■ TASK DETAILS: Every line of the material below should be copied exactly.

====== RECORD EXCERPTS

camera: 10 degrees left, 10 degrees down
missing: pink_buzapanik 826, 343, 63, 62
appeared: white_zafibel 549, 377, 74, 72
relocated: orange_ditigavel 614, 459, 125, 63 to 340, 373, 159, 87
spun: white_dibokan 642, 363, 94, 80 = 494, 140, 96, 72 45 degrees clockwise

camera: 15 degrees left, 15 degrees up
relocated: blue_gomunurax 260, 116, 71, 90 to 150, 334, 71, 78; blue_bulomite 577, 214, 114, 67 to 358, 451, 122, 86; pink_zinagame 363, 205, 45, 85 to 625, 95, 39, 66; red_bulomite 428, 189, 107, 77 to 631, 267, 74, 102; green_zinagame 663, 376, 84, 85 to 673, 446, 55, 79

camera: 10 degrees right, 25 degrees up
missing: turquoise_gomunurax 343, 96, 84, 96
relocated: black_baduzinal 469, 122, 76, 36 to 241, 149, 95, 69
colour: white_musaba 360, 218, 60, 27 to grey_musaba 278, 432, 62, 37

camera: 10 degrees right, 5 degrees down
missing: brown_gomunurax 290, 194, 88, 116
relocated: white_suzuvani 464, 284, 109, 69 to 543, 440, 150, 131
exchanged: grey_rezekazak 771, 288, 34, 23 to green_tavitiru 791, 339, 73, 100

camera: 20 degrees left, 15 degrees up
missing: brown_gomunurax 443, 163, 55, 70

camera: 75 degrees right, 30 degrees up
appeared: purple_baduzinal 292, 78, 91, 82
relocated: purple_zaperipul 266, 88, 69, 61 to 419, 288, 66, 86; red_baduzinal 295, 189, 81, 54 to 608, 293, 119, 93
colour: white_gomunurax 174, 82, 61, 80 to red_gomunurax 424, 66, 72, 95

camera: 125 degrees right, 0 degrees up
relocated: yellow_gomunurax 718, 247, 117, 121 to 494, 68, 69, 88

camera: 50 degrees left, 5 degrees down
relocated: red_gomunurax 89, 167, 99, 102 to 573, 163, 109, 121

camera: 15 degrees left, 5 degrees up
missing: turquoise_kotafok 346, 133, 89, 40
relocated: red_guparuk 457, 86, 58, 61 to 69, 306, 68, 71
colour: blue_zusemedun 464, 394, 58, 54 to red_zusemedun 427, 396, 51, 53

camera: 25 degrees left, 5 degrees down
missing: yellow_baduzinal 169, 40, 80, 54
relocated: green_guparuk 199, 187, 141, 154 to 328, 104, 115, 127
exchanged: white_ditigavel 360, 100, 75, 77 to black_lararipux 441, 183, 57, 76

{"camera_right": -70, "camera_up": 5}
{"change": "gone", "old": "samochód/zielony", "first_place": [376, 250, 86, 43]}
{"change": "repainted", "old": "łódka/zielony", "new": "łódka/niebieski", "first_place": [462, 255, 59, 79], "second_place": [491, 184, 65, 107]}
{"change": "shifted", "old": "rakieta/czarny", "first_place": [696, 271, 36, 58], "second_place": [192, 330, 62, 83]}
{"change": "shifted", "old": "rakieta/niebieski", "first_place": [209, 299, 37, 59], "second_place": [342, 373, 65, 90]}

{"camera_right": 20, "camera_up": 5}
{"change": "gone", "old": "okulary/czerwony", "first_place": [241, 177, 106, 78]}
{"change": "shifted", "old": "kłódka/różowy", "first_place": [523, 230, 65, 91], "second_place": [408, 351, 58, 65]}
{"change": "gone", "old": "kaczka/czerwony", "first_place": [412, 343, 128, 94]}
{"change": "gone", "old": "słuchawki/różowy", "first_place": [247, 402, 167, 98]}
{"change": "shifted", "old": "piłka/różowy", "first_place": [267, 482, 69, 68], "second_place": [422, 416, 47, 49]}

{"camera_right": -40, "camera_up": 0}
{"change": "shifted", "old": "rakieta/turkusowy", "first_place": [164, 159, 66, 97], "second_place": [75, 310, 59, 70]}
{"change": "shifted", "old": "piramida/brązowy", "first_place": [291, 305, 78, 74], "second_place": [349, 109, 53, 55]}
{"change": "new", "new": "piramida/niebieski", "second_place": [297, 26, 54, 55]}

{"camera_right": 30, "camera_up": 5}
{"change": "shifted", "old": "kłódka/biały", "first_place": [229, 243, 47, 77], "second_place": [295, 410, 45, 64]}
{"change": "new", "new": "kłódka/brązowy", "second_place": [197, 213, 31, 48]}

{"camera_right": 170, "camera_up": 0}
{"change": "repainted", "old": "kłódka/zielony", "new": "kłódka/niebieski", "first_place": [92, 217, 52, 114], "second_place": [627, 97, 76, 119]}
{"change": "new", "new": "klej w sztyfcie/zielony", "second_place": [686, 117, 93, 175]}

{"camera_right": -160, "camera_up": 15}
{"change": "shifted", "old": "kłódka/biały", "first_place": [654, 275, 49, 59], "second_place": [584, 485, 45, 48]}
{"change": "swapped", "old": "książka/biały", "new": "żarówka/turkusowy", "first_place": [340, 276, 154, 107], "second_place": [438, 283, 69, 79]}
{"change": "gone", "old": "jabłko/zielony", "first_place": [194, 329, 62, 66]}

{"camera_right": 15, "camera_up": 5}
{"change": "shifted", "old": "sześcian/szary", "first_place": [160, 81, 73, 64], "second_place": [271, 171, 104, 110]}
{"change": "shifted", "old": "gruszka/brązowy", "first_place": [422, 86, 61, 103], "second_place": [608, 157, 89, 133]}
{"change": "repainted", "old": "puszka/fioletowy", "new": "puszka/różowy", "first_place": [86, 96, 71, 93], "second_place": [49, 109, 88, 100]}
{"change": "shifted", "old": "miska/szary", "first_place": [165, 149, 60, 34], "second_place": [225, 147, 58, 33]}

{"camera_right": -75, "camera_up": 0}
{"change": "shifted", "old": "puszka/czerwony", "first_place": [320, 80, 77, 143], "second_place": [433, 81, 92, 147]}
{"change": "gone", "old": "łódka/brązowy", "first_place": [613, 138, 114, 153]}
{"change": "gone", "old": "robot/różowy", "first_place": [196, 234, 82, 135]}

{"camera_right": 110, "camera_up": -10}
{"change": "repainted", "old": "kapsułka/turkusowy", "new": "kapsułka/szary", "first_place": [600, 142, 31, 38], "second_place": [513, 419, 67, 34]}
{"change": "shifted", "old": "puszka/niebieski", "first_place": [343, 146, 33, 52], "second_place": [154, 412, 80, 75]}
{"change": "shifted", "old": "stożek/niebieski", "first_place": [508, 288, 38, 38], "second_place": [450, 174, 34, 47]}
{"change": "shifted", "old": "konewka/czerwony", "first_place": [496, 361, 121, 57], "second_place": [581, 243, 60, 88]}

============

■ ANSWER TO THIS EXERCISE:
camera: 10 degrees left, 10 degrees down
missing: pink_buzapanik 826, 343, 63, 62
appeared: white_zafibel 549, 377, 74, 72
relocated: orange_ditigavel 614, 459, 125, 63 to 340, 373, 159, 87
spun: white_dibokan 642, 363, 94, 80 = 494, 140, 96, 72 45 degrees clockwise

camera: 15 degrees left, 15 degrees up
relocated: blue_gomunurax 260, 116, 71, 90 to 150, 334, 71, 78; blue_bulomite 577, 214, 114, 67 to 358, 451, 122, 86; pink_zinagame 363, 205, 45, 85 to 625, 95, 39, 66; red_bulomite 428, 189, 107, 77 to 631, 267, 74, 102; green_zinagame 663, 376, 84, 85 to 673, 446, 55, 79

camera: 10 degrees right, 25 degrees up
missing: turquoise_gomunurax 343, 96, 84, 96
relocated: black_baduzinal 469, 122, 76, 36 to 241, 149, 95, 69
colour: white_musaba 360, 218, 60, 27 to grey_musaba 278, 432, 62, 37

camera: 10 degrees right, 5 degrees down
missing: brown_gomunurax 290, 194, 88, 116
relocated: white_suzuvani 464, 284, 109, 69 to 543, 440, 150, 131
exchanged: grey_rezekazak 771, 288, 34, 23 to green_tavitiru 791, 339, 73, 100

camera: 20 degrees left, 15 degrees up
missing: brown_gomunurax 443, 163, 55, 70

camera: 75 degrees right, 30 degrees up
appeared: purple_baduzinal 292, 78, 91, 82
relocated: purple_zaperipul 266, 88, 69, 61 to 419, 288, 66, 86; red_baduzinal 295, 189, 81, 54 to 608, 293, 119, 93
colour: white_gomunurax 174, 82, 61, 80 to red_gomunurax 424, 66, 72, 95

camera: 125 degrees right, 0 degrees up
relocated: yellow_gomunurax 718, 247, 117, 121 to 494, 68, 69, 88

camera: 50 degrees left, 5 degrees down
relocated: red_gomunurax 89, 167, 99, 102 to 573, 163, 109, 121

camera: 15 degrees left, 5 degrees up
missing: turquoise_kotafok 346, 133, 89, 40
relocated: red_guparuk 457, 86, 58, 61 to 69, 306, 68, 71
colour: blue_zusemedun 464, 394, 58, 54 to red_zusemedun 427, 396, 51, 53

camera: 25 degrees left, 5 degrees down
missing: yellow_baduzinal 169, 40, 80, 54
relocated: green_guparuk 199, 187, 141, 154 to 328, 104, 115, 127
exchanged: white_ditigavel 360, 100, 75, 77 to black_lararipux 441, 183, 57, 76

{"camera_right": -70, "camera_up": 5}
{"change": "gone", "old": "samochód/zielony", "first_place": [376, 250, 86, 43]}
{"change": "repainted", "old": "łódka/zielony", "new": "łódka/niebieski", "first_place": [462, 255, 59, 79], "second_place": [491, 184, 65, 107]}
{"change": "shifted", "old": "rakieta/czarny", "first_place": [696, 271, 36, 58], "second_place": [192, 330, 62, 83]}
{"change": "shifted", "old": "rakieta/niebieski", "first_place": [209, 299, 37, 59], "second_place": [342, 373, 65, 90]}

{"camera_right": 20, "camera_up": 5}
{"change": "gone", "old": "okulary/czerwony", "first_place": [241, 177, 106, 78]}
{"change": "shifted", "old": "kłódka/różowy", "first_place": [523, 230, 65, 91], "second_place": [408, 351, 58, 65]}
{"change": "gone", "old": "kaczka/czerwony", "first_place": [412, 343, 128, 94]}
{"change": "gone", "old": "słuchawki/różowy", "first_place": [247, 402, 167, 98]}
{"change": "shifted", "old": "piłka/różowy", "first_place": [267, 482, 69, 68], "second_place": [422, 416, 47, 49]}

{"camera_right": -40, "camera_up": 0}
{"change": "shifted", "old": "rakieta/turkusowy", "first_place": [164, 159, 66, 97], "second_place": [75, 310, 59, 70]}
{"change": "shifted", "old": "piramida/brązowy", "first_place": [291, 305, 78, 74], "second_place": [349, 109, 53, 55]}
{"change": "new", "new": "piramida/niebieski", "second_place": [297, 26, 54, 55]}

{"camera_right": 30, "camera_up": 5}
{"change": "shifted", "old": "kłódka/biały", "first_place": [229, 243, 47, 77], "second_place": [295, 410, 45, 64]}
{"change": "new", "new": "kłódka/brązowy", "second_place": [197, 213, 31, 48]}

{"camera_right": 170, "camera_up": 0}
{"change": "repainted", "old": "kłódka/zielony", "new": "kłódka/niebieski", "first_place": [92, 217, 52, 114], "second_place": [627, 97, 76, 119]}
{"change": "new", "new": "klej w sztyfcie/zielony", "second_place": [686, 117, 93, 175]}

{"camera_right": -160, "camera_up": 15}
{"change": "shifted", "old": "kłódka/biały", "first_place": [654, 275, 49, 59], "second_place": [584, 485, 45, 48]}
{"change": "swapped", "old": "książka/biały", "new": "żarówka/turkusowy", "first_place": [340, 276, 154, 107], "second_place": [438, 283, 69, 79]}
{"change": "gone", "old": "jabłko/zielony", "first_place": [194, 329, 62, 66]}

{"camera_right": 15, "camera_up": 5}
{"change": "shifted", "old": "sześcian/szary", "first_place": [160, 81, 73, 64], "second_place": [271, 171, 104, 110]}
{"change": "shifted", "old": "gruszka/brązowy", "first_place": [422, 86, 61, 103], "second_place": [608, 157, 89, 133]}
{"change": "repainted", "old": "puszka/fioletowy", "new": "puszka/różowy", "first_place": [86, 96, 71, 93], "second_place": [49, 109, 88, 100]}
{"change": "shifted", "old": "miska/szary", "first_place": [165, 149, 60, 34], "second_place": [225, 147, 58, 33]}

{"camera_right": -75, "camera_up": 0}
{"change": "shifted", "old": "puszka/czerwony", "first_place": [320, 80, 77, 143], "second_place": [433, 81, 92, 147]}
{"change": "gone", "old": "łódka/brązowy", "first_place": [613, 138, 114, 153]}
{"change": "gone", "old": "robot/różowy", "first_place": [196, 234, 82, 135]}

{"camera_right": 110, "camera_up": -10}
{"change": "repainted", "old": "kapsułka/turkusowy", "new": "kapsułka/szary", "first_place": [600, 142, 31, 38], "second_place": [513, 419, 67, 34]}
{"change": "shifted", "old": "puszka/niebieski", "first_place": [343, 146, 33, 52], "second_place": [154, 412, 80, 75]}
{"change": "shifted", "old": "stożek/niebieski", "first_place": [508, 288, 38, 38], "second_place": [450, 174, 34, 47]}
{"change": "shifted", "old": "konewka/czerwony", "first_place": [496, 361, 121, 57], "second_place": [581, 243, 60, 88]}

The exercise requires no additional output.